TASK DATA ▸
:::

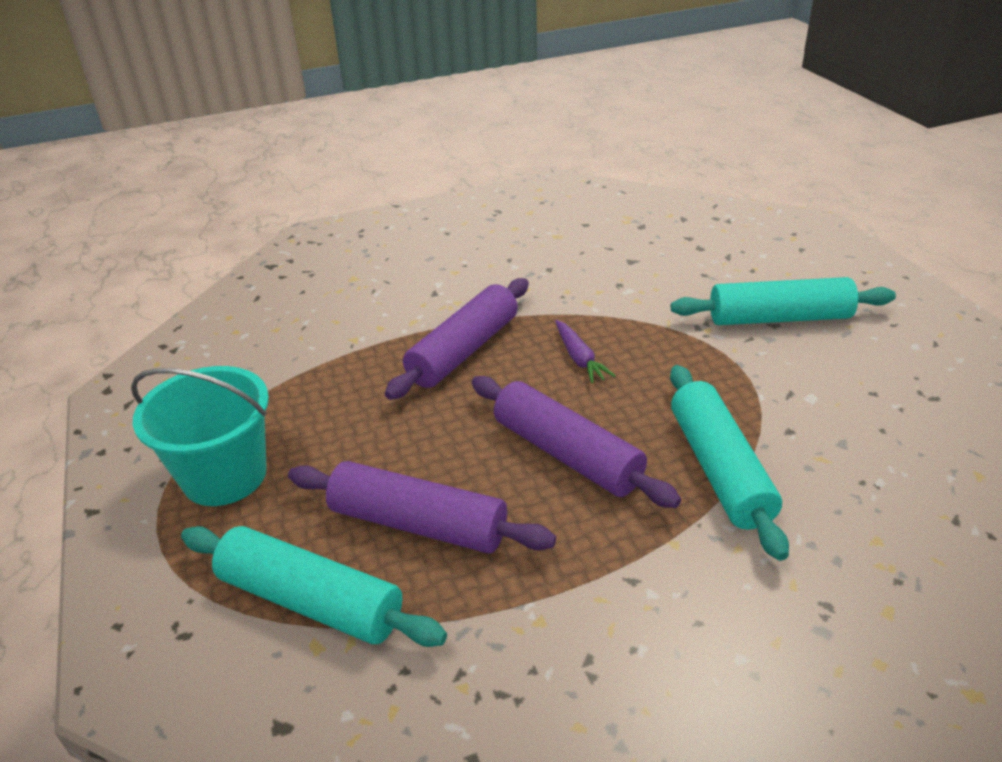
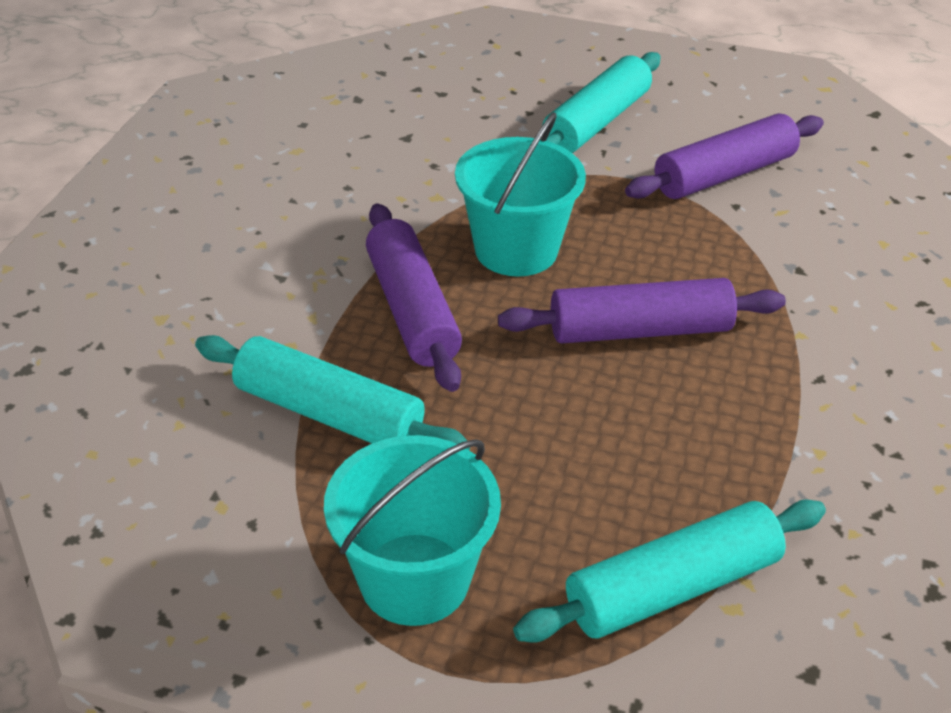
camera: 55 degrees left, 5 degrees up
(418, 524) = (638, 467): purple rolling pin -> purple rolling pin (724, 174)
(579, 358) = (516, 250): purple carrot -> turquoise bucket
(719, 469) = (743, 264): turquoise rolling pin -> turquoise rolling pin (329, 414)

:::

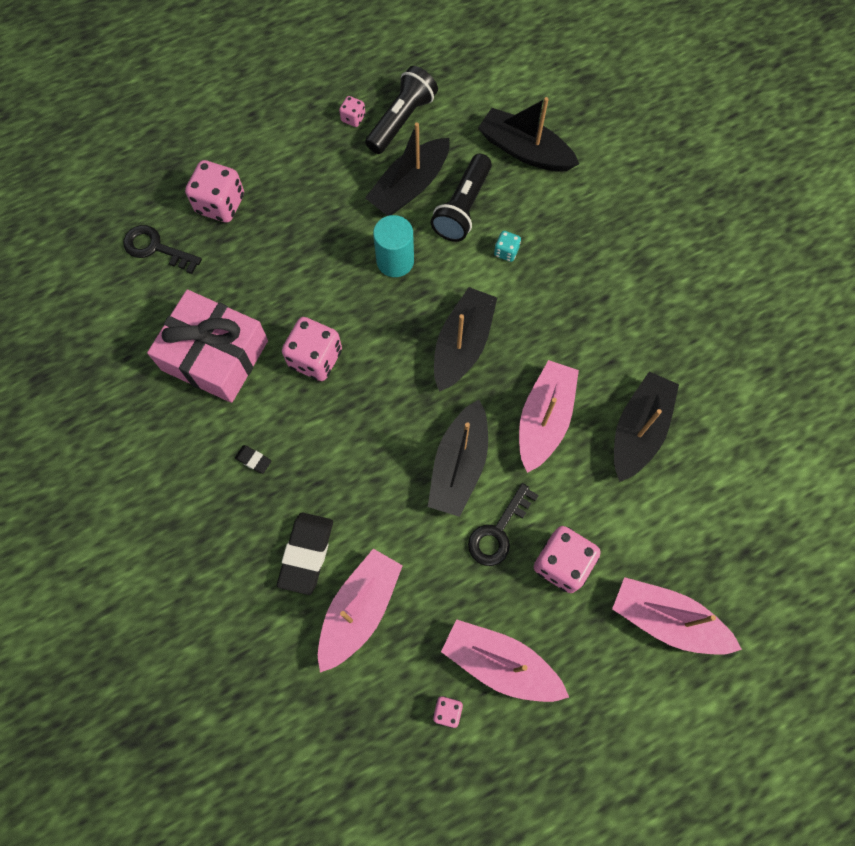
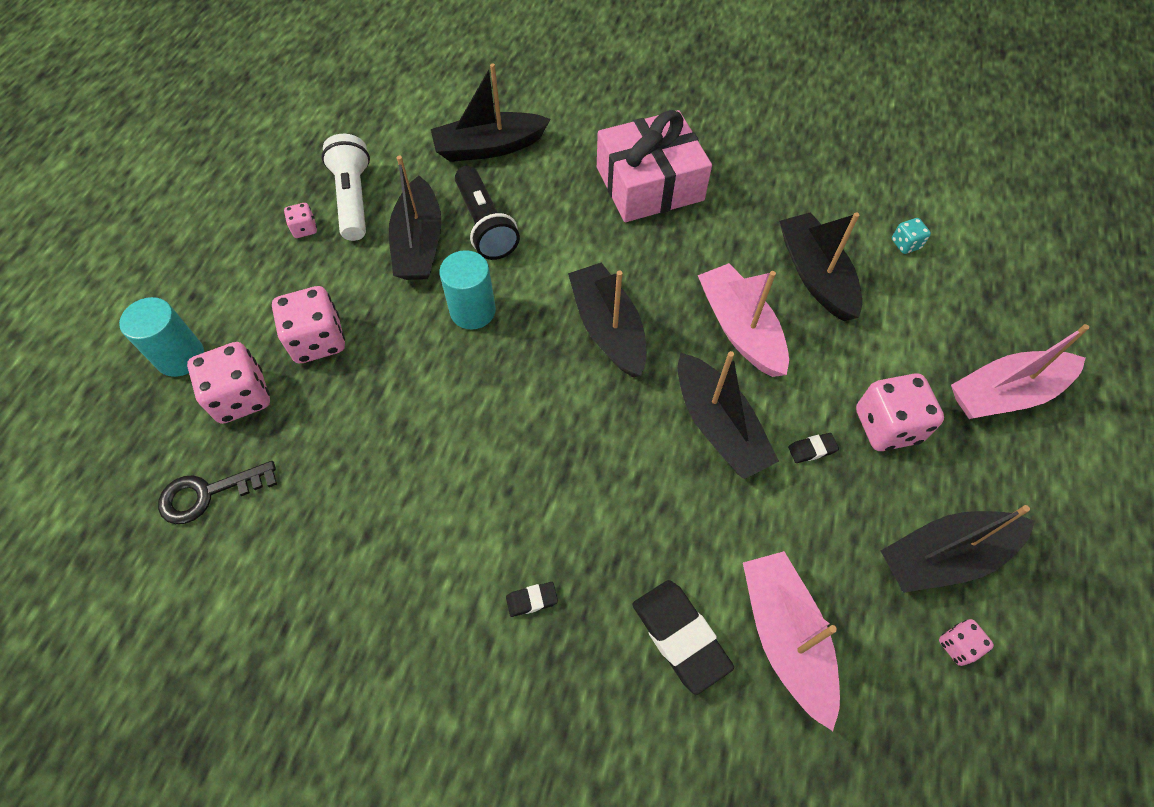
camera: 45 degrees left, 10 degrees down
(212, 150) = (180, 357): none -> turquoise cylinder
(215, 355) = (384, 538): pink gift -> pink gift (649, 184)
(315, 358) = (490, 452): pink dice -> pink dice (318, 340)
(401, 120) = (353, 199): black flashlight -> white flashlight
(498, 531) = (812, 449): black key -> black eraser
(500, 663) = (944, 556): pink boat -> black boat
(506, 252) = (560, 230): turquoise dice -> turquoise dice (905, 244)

:::

INSTRUCTIONS FOR THE TASK ▸ Taking the line with "(418, 524) = (638, 467): purple" as the first and the line with "(719, 469) = (743, 264): turquoise" as the last, retype that stretch of the data above exactly, with no other lines.

TASK SOLUTION ▸
(418, 524) = (638, 467): purple rolling pin -> purple rolling pin (724, 174)
(579, 358) = (516, 250): purple carrot -> turquoise bucket
(719, 469) = (743, 264): turquoise rolling pin -> turquoise rolling pin (329, 414)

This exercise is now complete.